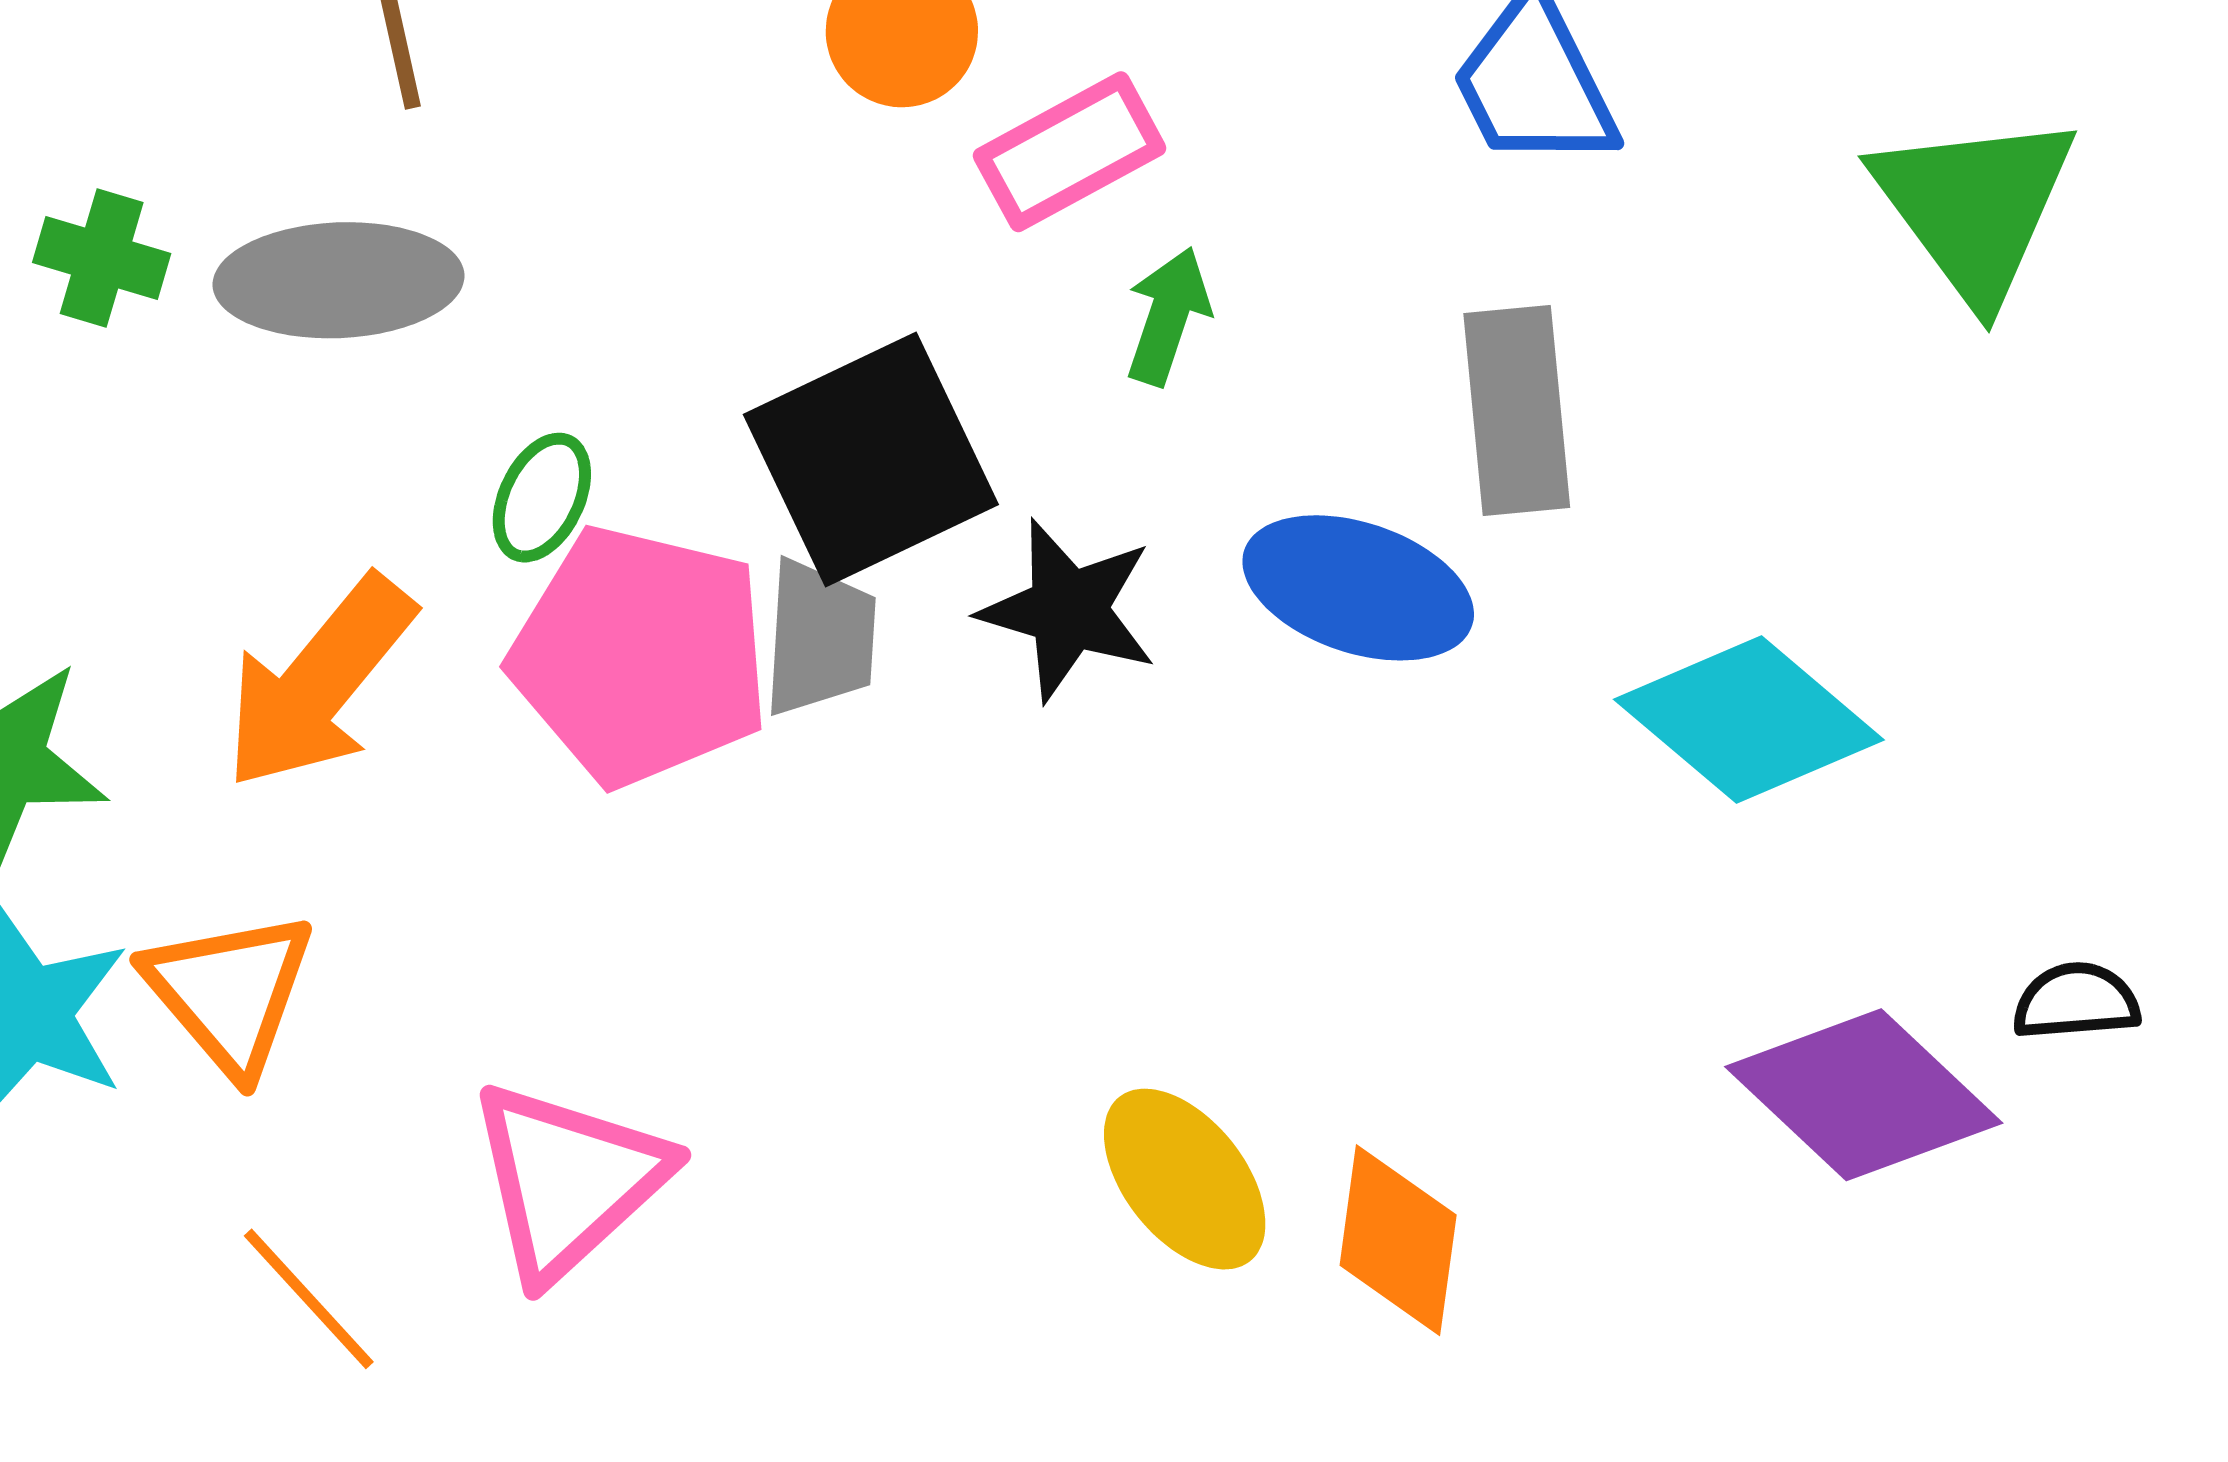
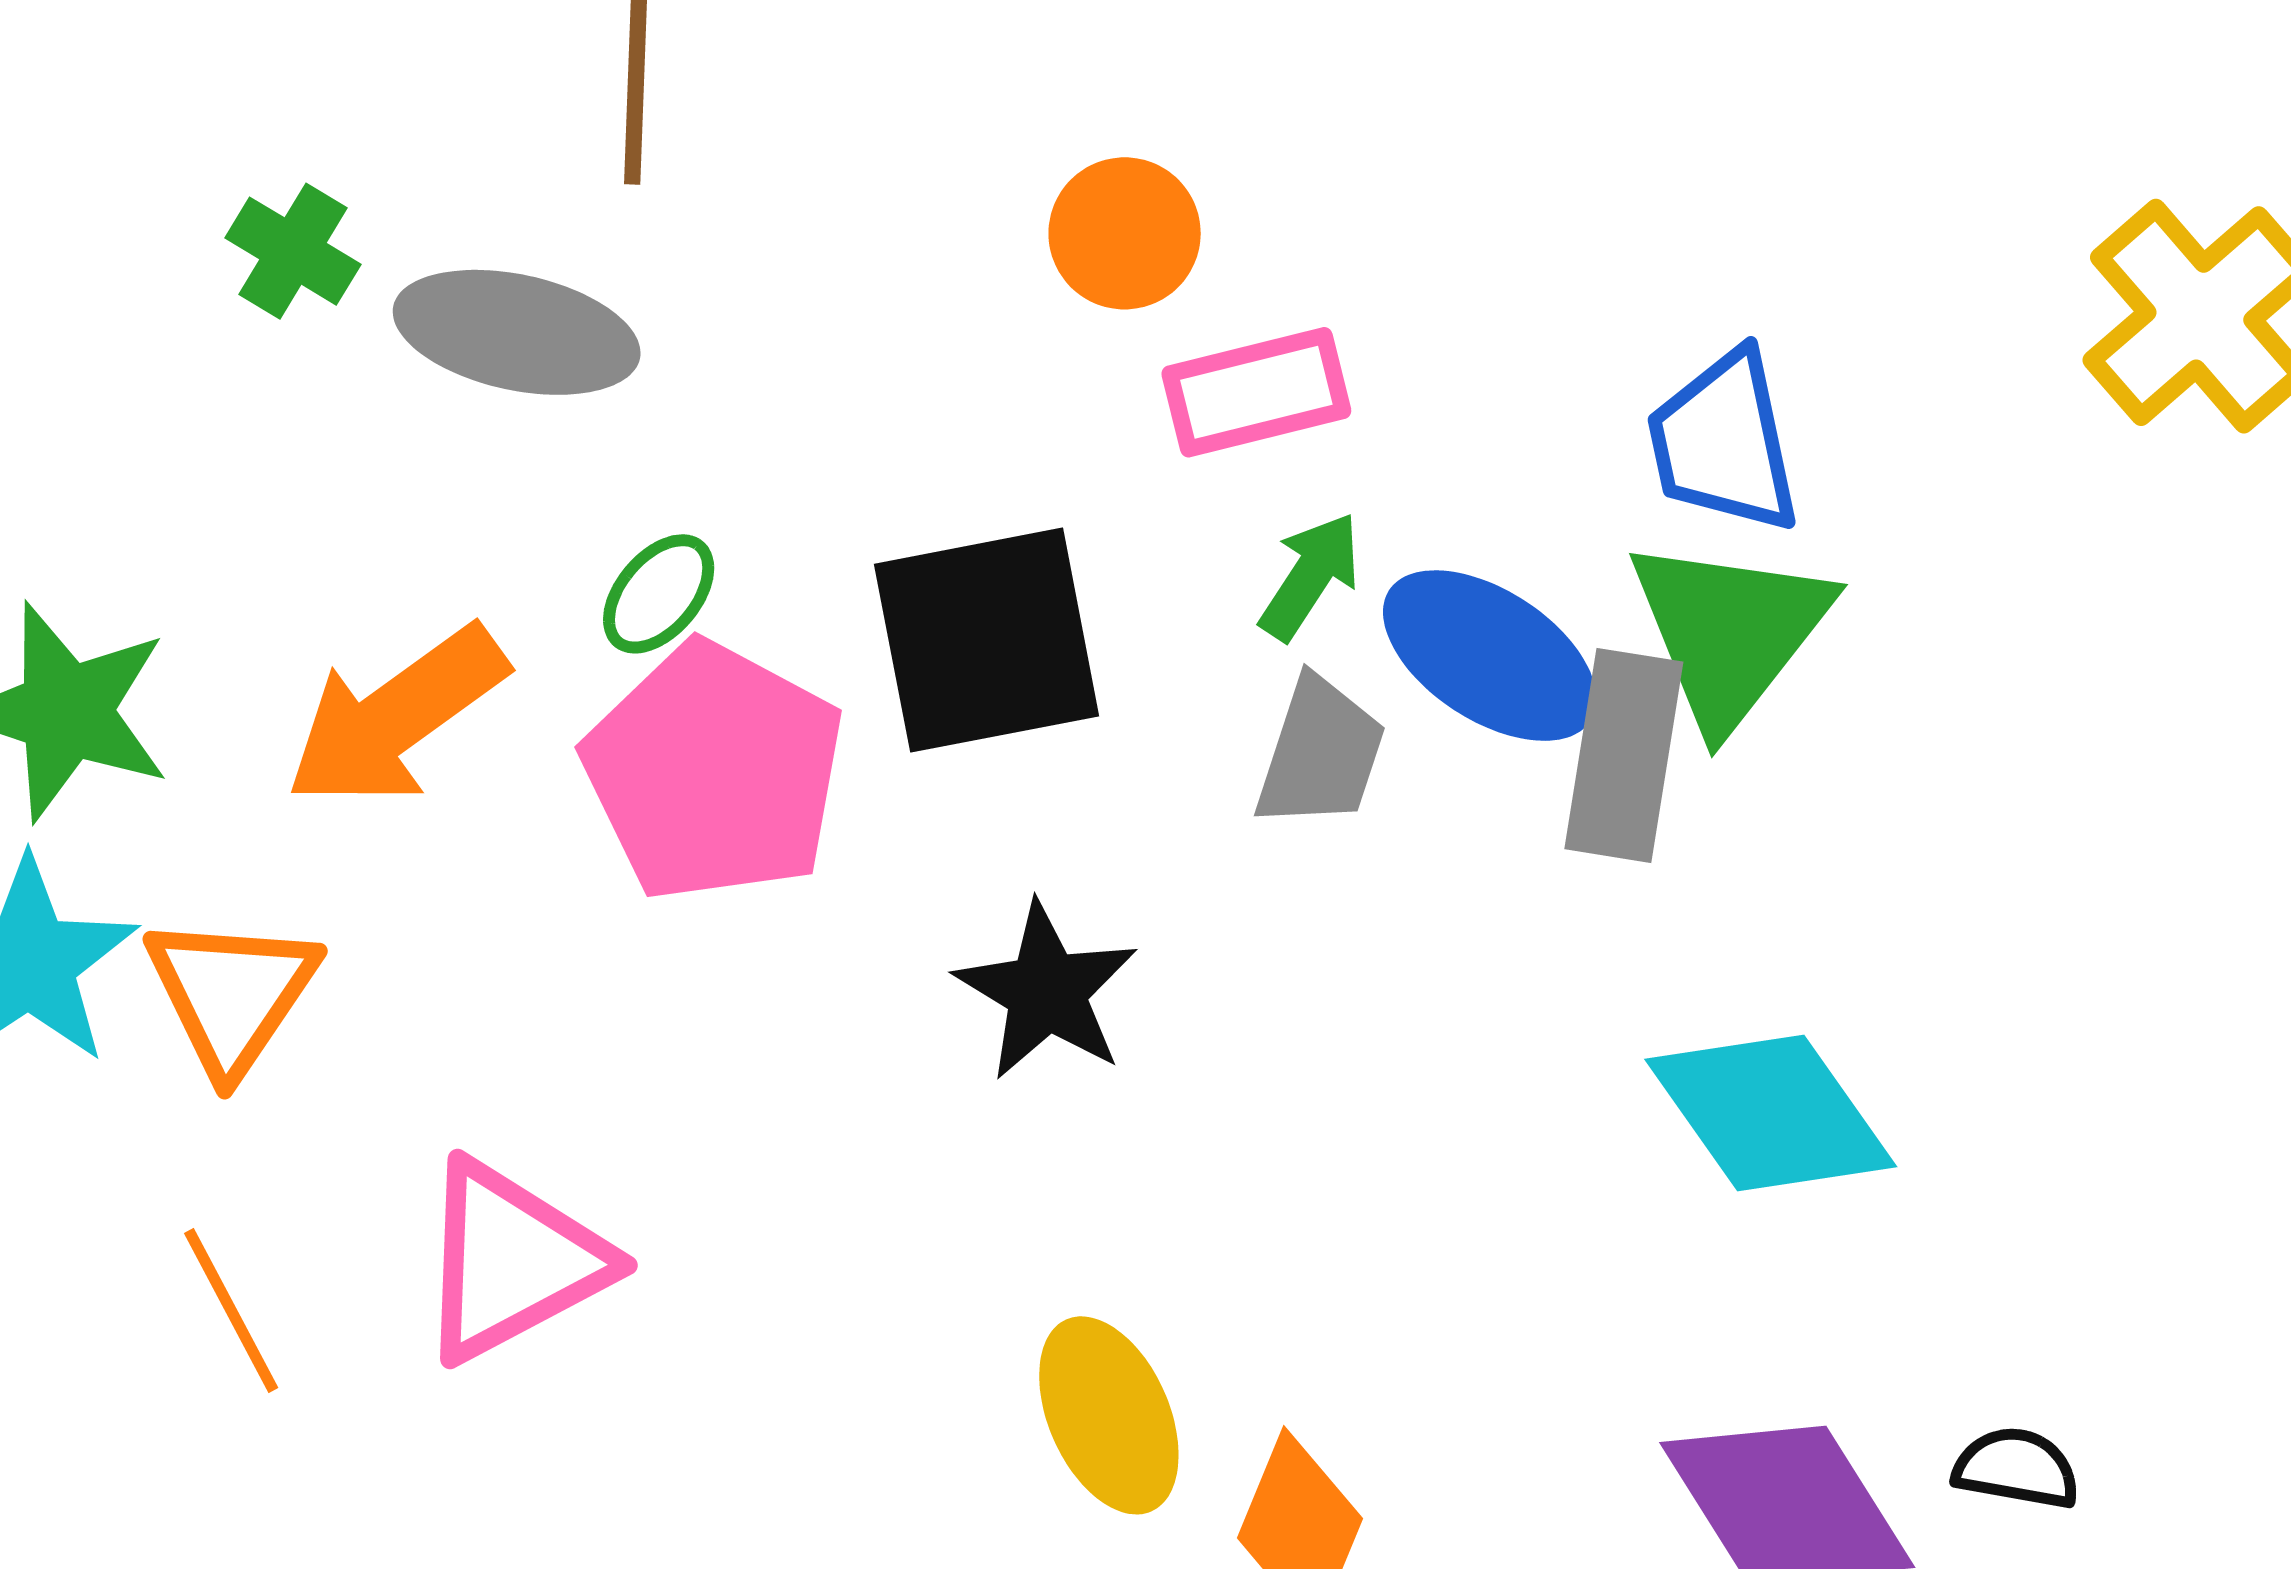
green triangle: (1975, 207) -> (1730, 632), moved
blue ellipse: (1358, 588) -> (1490, 656), moved
black star: (1068, 610) -> (1047, 991), moved
gray trapezoid: (820, 638) -> (1320, 753), moved

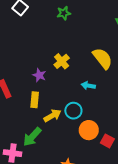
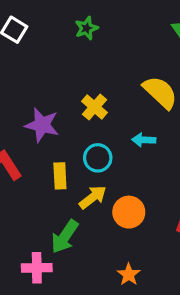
purple star: (39, 75) -> (42, 125), moved, size x1.5
cyan circle: (73, 111) -> (98, 158), moved
orange circle: (89, 130) -> (129, 212), moved

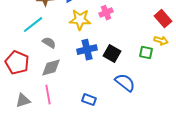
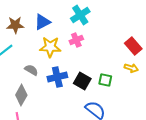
gray semicircle: (49, 43) -> (31, 70), moved
green square: (146, 53) -> (105, 80), moved
gray diamond: (51, 68) -> (21, 95), turned -45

EXERCISE
Each line above that has the word "green" must be copied.

RESPONSE TO THE EXERCISE
green triangle: (1975, 207) -> (1730, 632), moved
green square: (146, 53) -> (105, 80), moved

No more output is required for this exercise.